"""
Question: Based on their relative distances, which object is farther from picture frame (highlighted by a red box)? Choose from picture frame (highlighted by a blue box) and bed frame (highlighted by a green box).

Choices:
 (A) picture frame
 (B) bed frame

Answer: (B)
"""
# Work to complete:
Could you express the lines of the item above as a Markdown table with the columns "Row" and "Line", numbering each line and leaving out blank lines?

# Task output:
| Row | Line |
|---|---|
| 1 | Question: Based on their relative distances, which object is farther from picture frame (highlighted by a red box)? Choose from picture frame (highlighted by a blue box) and bed frame (highlighted by a green box). |
| 2 | Choices: |
| 3 |  (A) picture frame |
| 4 |  (B) bed frame |
| 5 | Answer: (B) |